=== Section Start ===
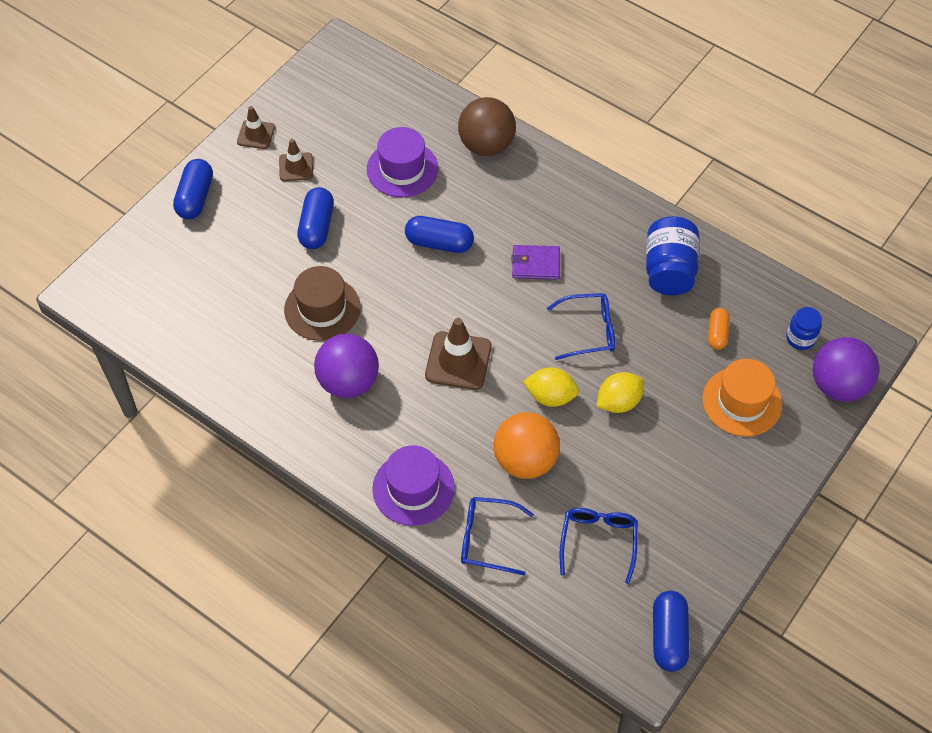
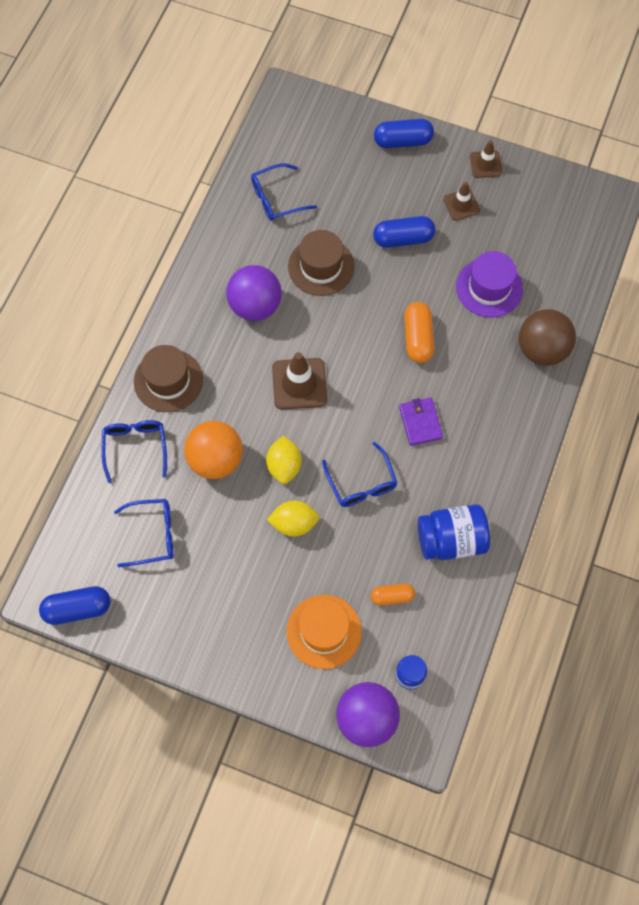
camera: 75 degrees right, 10 degrees up
(218, 331) = (276, 198): none -> blue glasses
(413, 488) = (168, 380): purple hat -> brown hat
(439, 243) = (418, 338): blue capsule -> orange capsule
(618, 402) = (294, 523): yellow lemon -> yellow lemon turned 45 degrees counterclockwise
=== Section End ===
> What is being asked: Would you write out all of the records exactly, omitting the pictures?

> Result for this task:
camera: 75 degrees right, 10 degrees up
(218, 331) = (276, 198): none -> blue glasses
(413, 488) = (168, 380): purple hat -> brown hat
(439, 243) = (418, 338): blue capsule -> orange capsule
(618, 402) = (294, 523): yellow lemon -> yellow lemon turned 45 degrees counterclockwise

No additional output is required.